**GIVEN DATA**
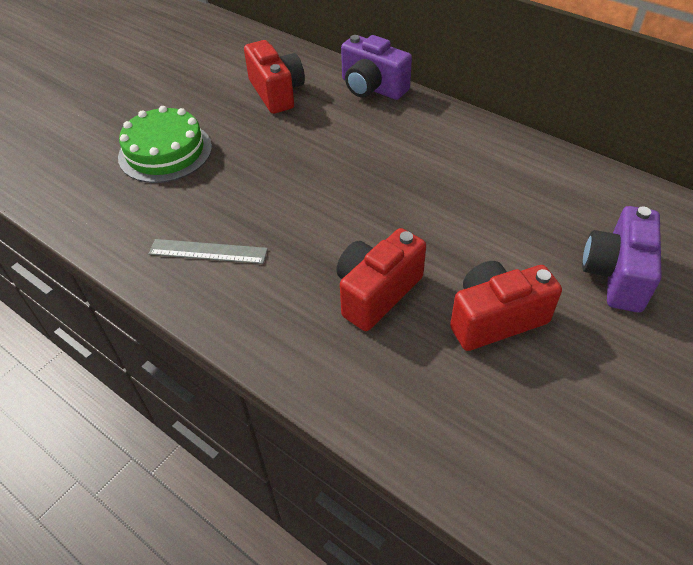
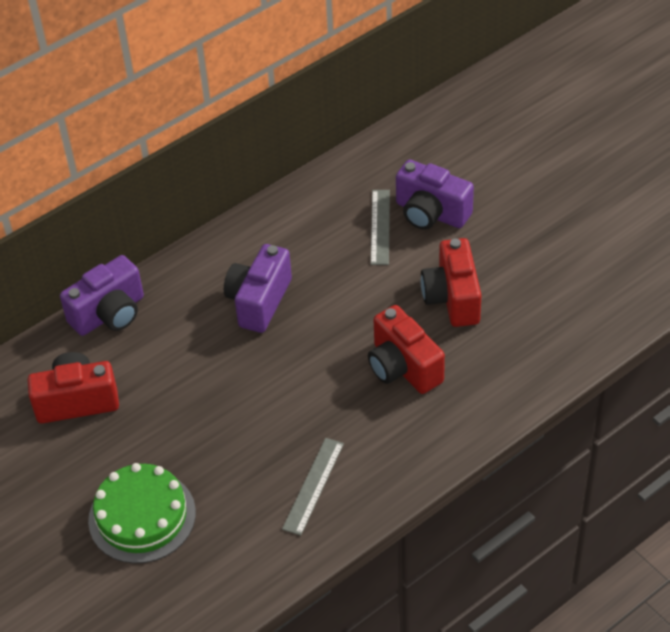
camera: 75 degrees left, 0 degrees up
(423, 168) = (259, 301): none -> purple camera
(568, 235) = (380, 227): none -> grey ruler

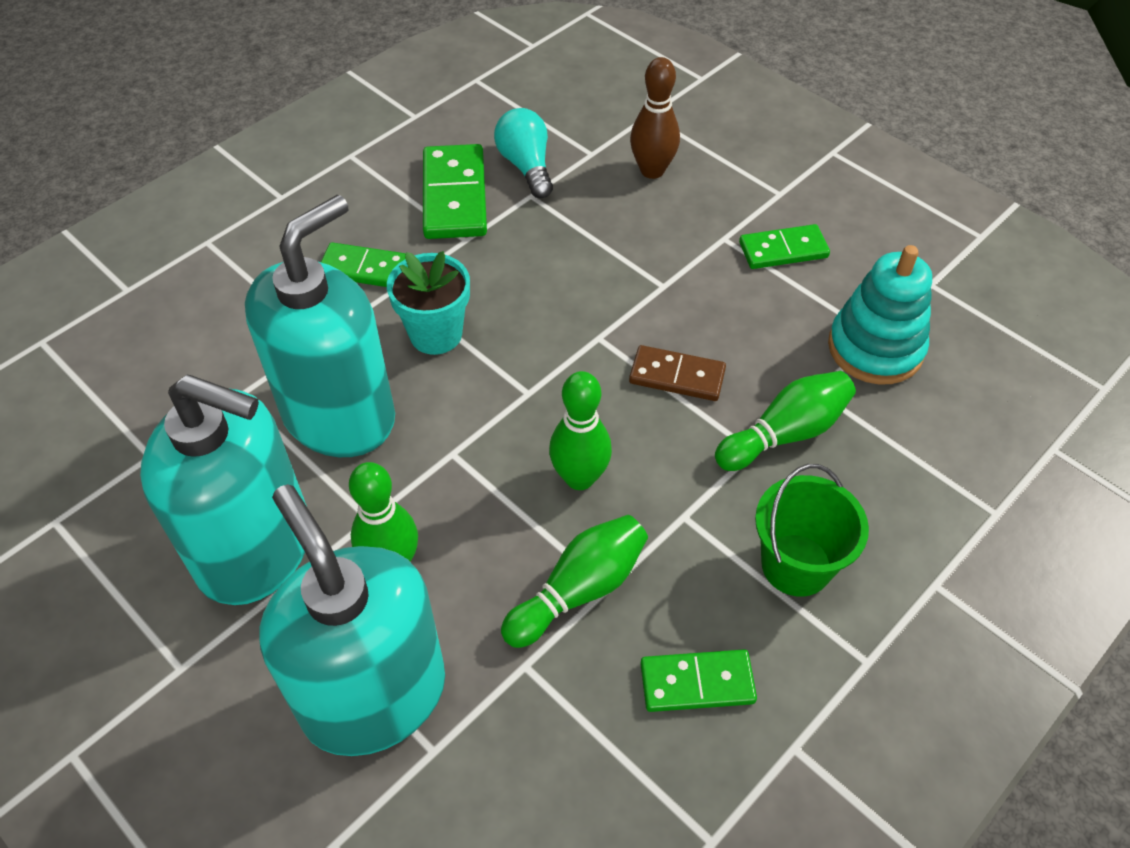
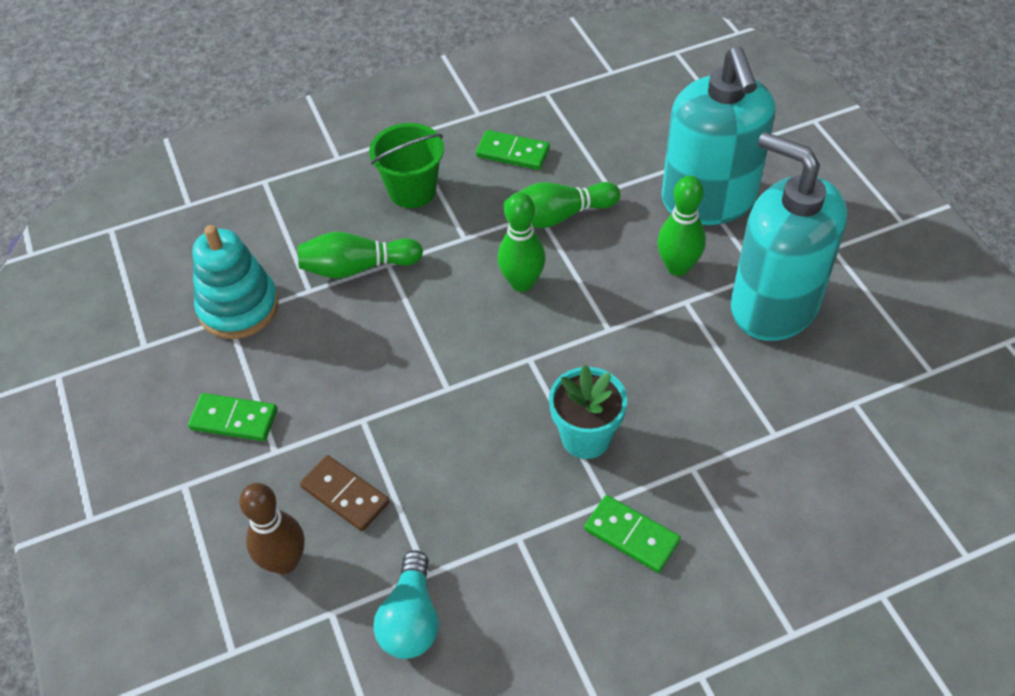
camera: 155 degrees left, 0 degrees up
(339, 415) = (690, 388): turquoise soap dispenser -> none
(455, 196) = (506, 602): green domino -> none
(677, 376) = (405, 334): brown domino -> brown domino (345, 495)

**EXERCISE AIM**
Repeat every record above exactly, except the pictures.

**TASK ANSWER**
camera: 75 degrees left, 0 degrees up
(423, 168) = (259, 301): none -> purple camera
(568, 235) = (380, 227): none -> grey ruler

camera: 155 degrees left, 0 degrees up
(339, 415) = (690, 388): turquoise soap dispenser -> none
(455, 196) = (506, 602): green domino -> none
(677, 376) = (405, 334): brown domino -> brown domino (345, 495)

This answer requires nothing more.